Segment Start: Given records
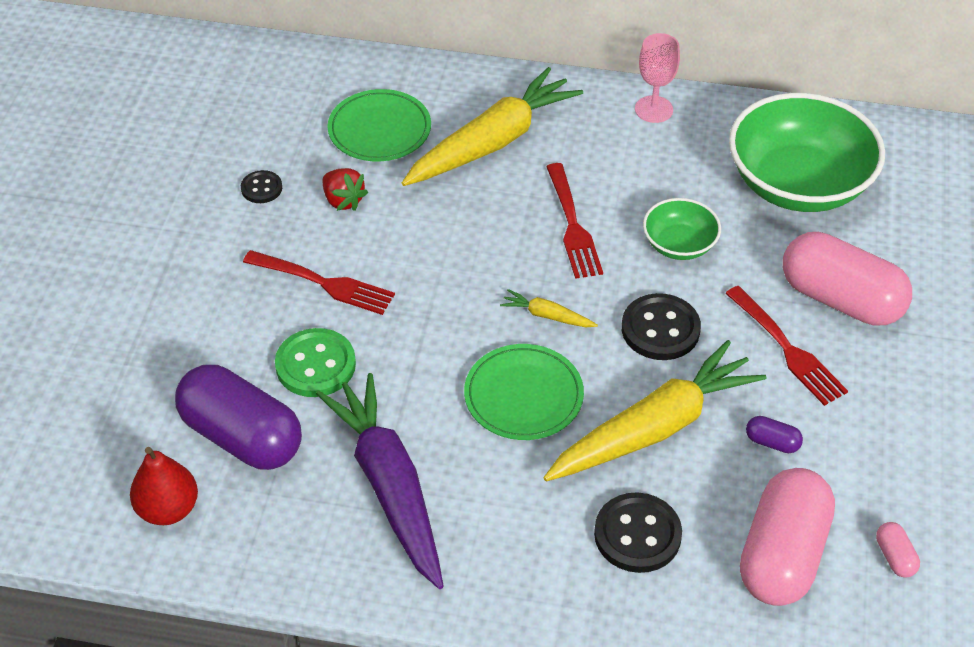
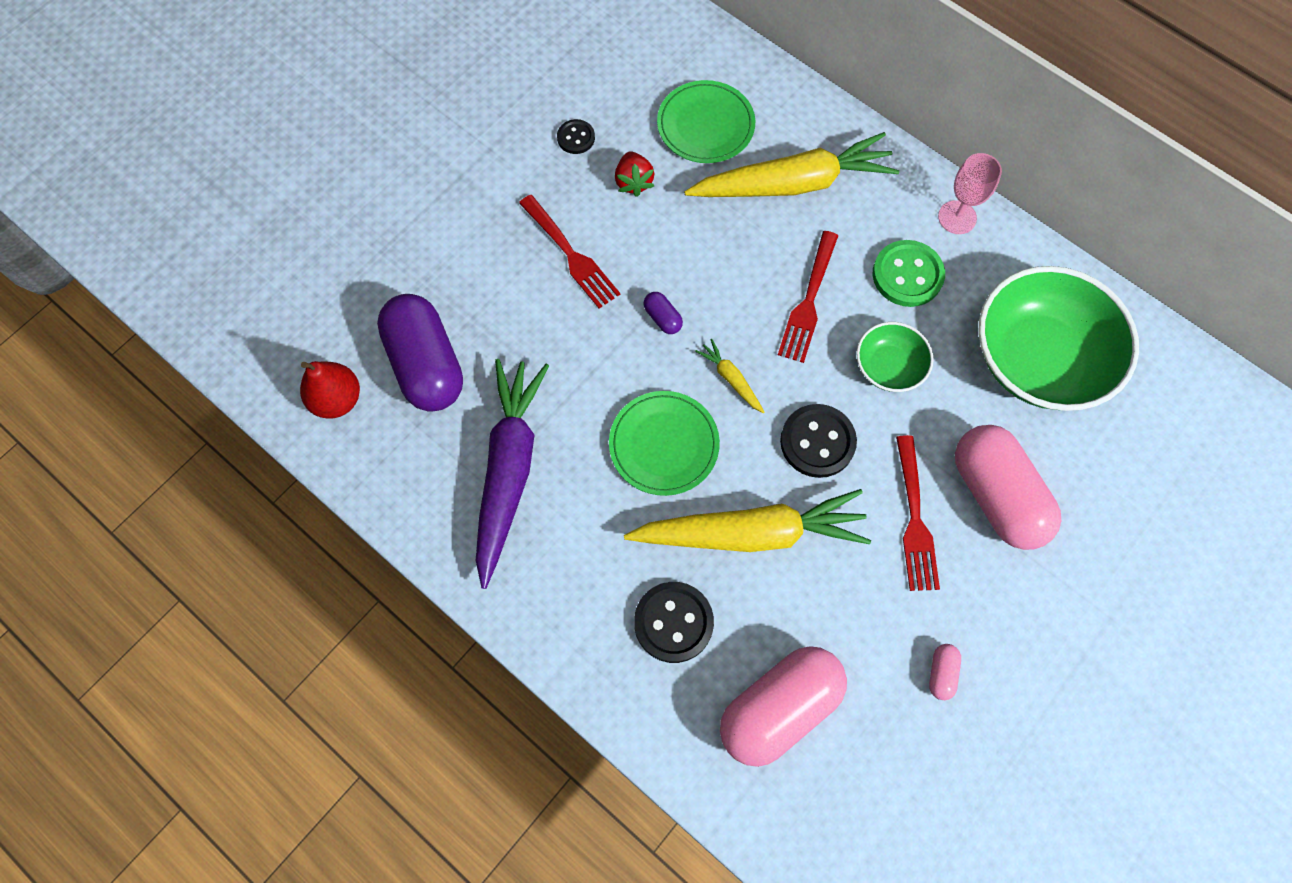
camera: 30 degrees right, 20 degrees up
(315, 365) = (519, 329): green button -> green button (907, 275)
(772, 442) = (841, 600): purple capsule -> purple capsule (662, 318)
(895, 557) = (872, 765): pink capsule -> pink capsule (941, 673)

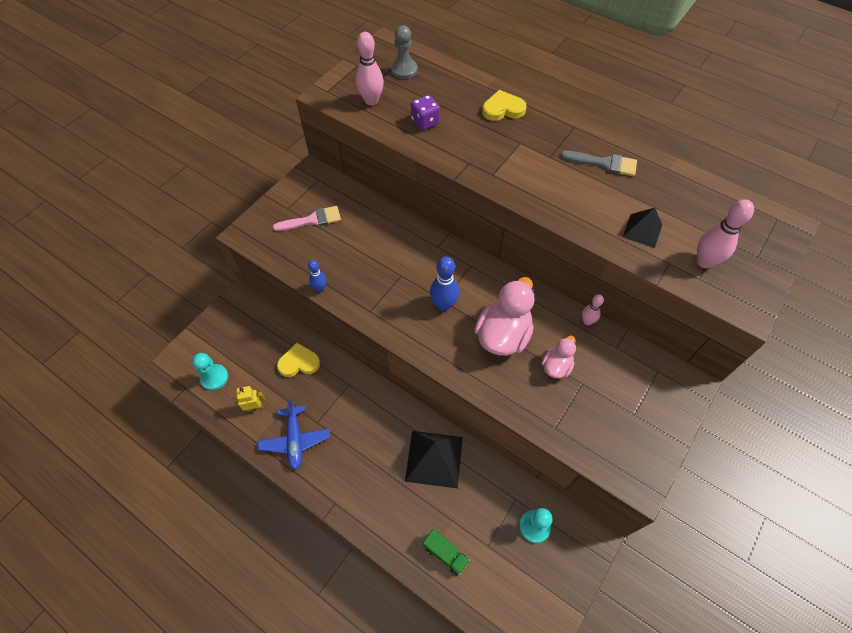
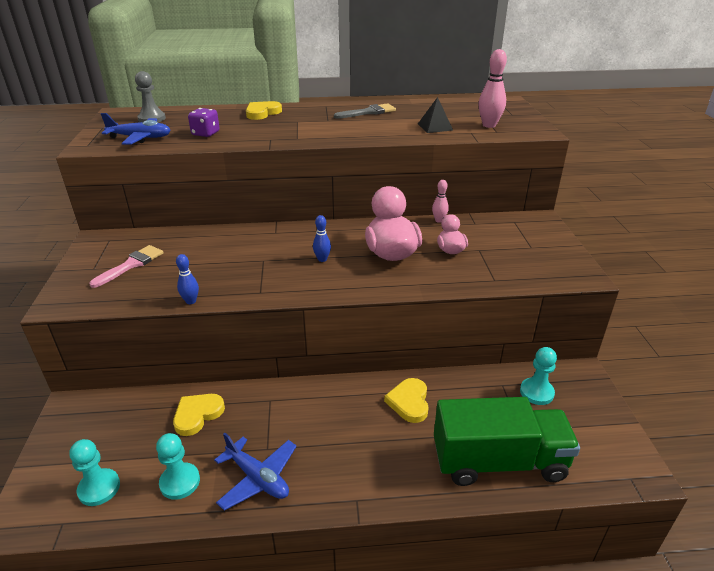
camera: 40 degrees left, 25 degrees down
(254, 407) = (180, 482): yellow robot -> turquoise pawn
(371, 101) = (140, 138): pink bowling pin -> blue plane
(434, 458) = (409, 402): black pyramid -> yellow heart
(443, 305) = (322, 259): blue bowling pin -> blue bowling pin, size x0.60
(445, 554) = (498, 461): green truck -> green truck, size x2.36

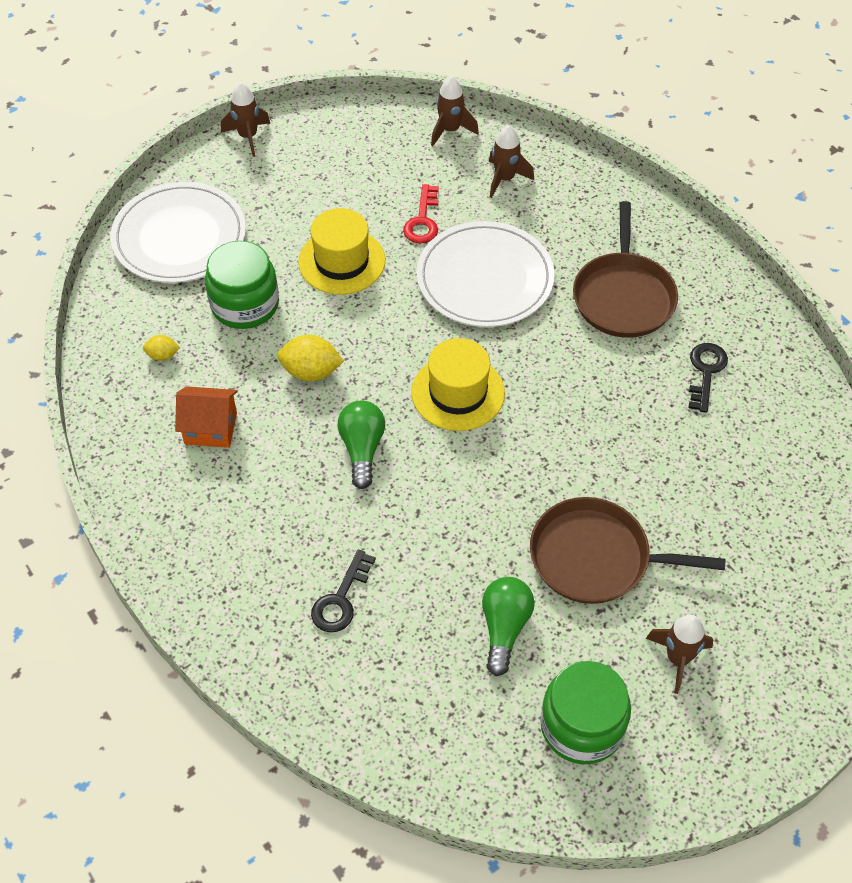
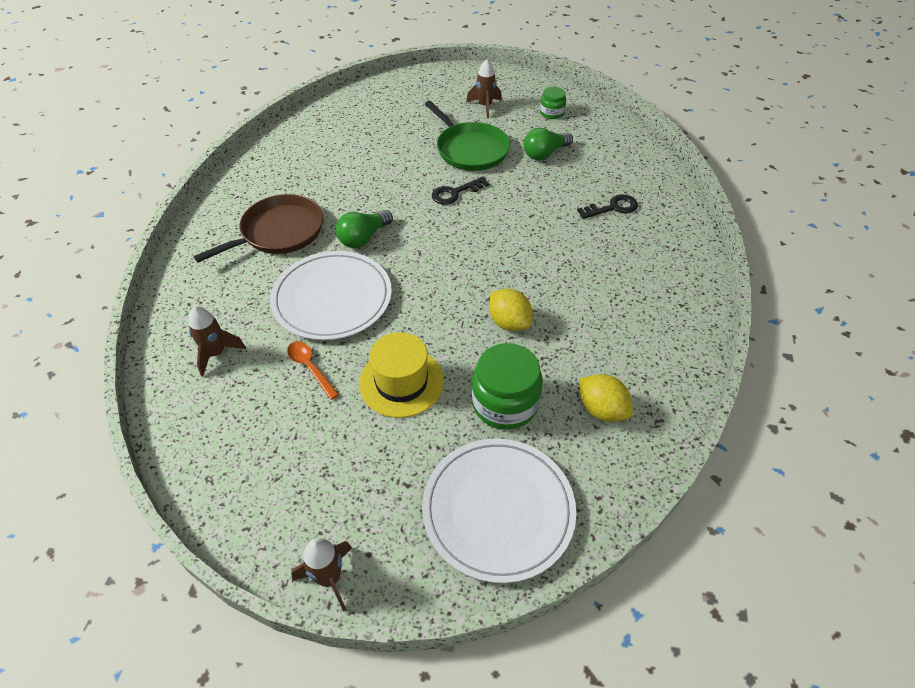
camera: 135 degrees left, 5 degrees down
(163, 355) = (601, 409): yellow lemon -> yellow lemon, size x1.78
(211, 428) = (609, 334): orange house -> none
(362, 449) = (527, 260): green light bulb -> green light bulb (364, 238)
(423, 220) = (310, 368): red key -> orange spoon
(450, 130) = (183, 427): brown rocket -> none
(458, 392) = (438, 250): yellow hat -> none
(582, 726) = (551, 113): green jar -> green jar, size x0.55
(596, 557) = (470, 149): brown pan -> green pan
(705, 372) = (305, 175): black key -> black key (455, 193)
Segment End: Given records
Write out again, exactly, the lines from the one holding "camera: 135 degrees left, 5 degrees down" through the end of the listing, with both ends included.

camera: 135 degrees left, 5 degrees down
(163, 355) = (601, 409): yellow lemon -> yellow lemon, size x1.78
(211, 428) = (609, 334): orange house -> none
(362, 449) = (527, 260): green light bulb -> green light bulb (364, 238)
(423, 220) = (310, 368): red key -> orange spoon
(450, 130) = (183, 427): brown rocket -> none
(458, 392) = (438, 250): yellow hat -> none
(582, 726) = (551, 113): green jar -> green jar, size x0.55
(596, 557) = (470, 149): brown pan -> green pan
(705, 372) = (305, 175): black key -> black key (455, 193)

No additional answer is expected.